→ Aim of the task
Gather all lines in the data that hold the string "Rosia".

··· Data provided

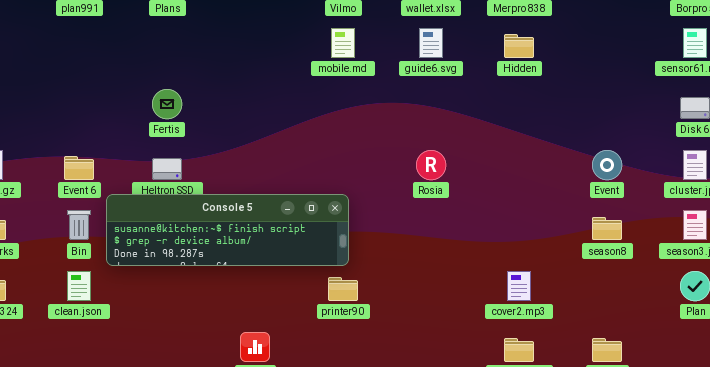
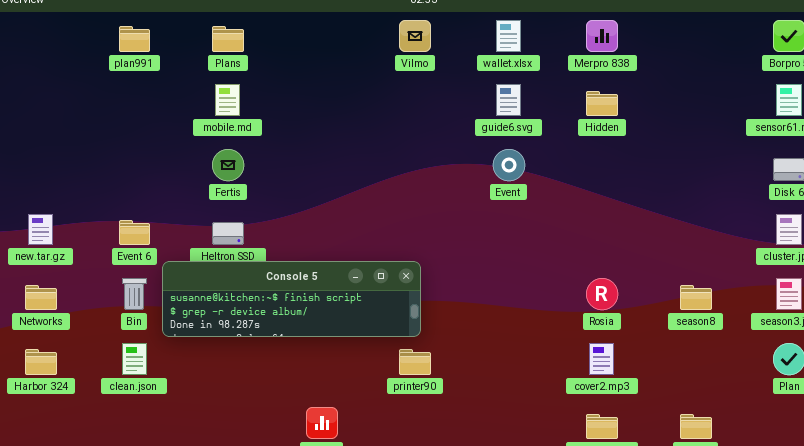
mobile.md: [331,28,355,58] -> [215,84,240,116], moved
Rosia: [416,150,446,180] -> [586,278,618,310], moved
Event: [592,150,622,180] -> [493,149,525,181], moved

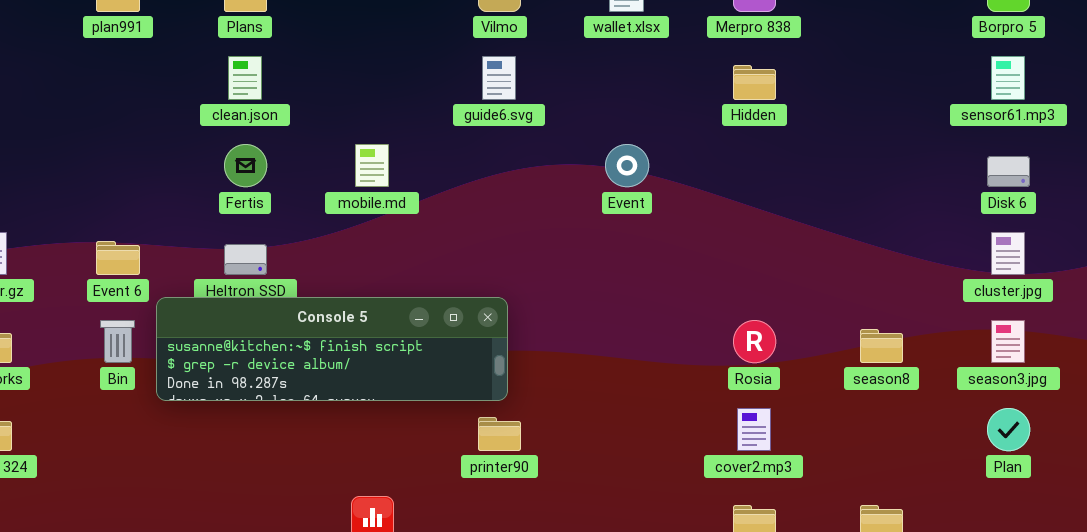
mobile.md: [215,84,240,116] -> [355,144,389,187], moved
guide6.svg: [496,84,521,116] -> [482,56,516,100], moved
clean.json: [122,343,147,375] -> [228,56,262,100], moved

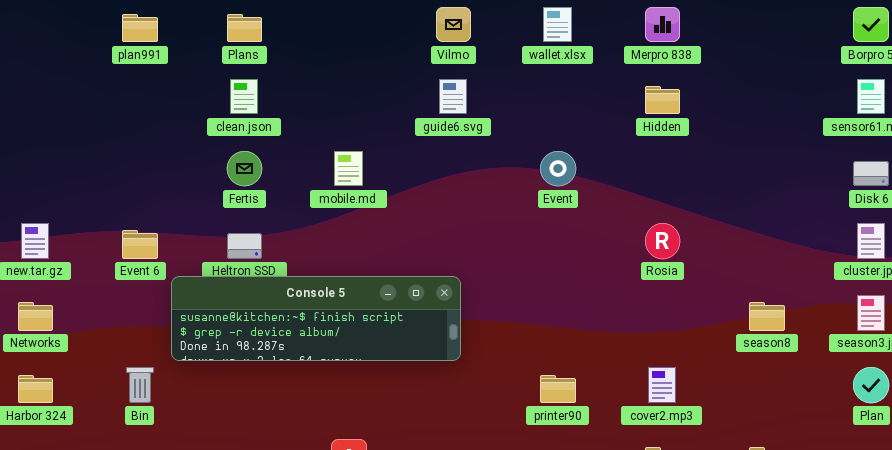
Bin: [100,320,135,363] -> [126,367,154,403], moved
Rosia: [733,320,776,363] -> [645,223,680,259], moved
printer90: [478,417,521,451] -> [540,375,576,403], moved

······

→ Result
Rosia: [416,150,446,180] -> [586,278,618,310], moved
Rosia: [733,320,776,363] -> [645,223,680,259], moved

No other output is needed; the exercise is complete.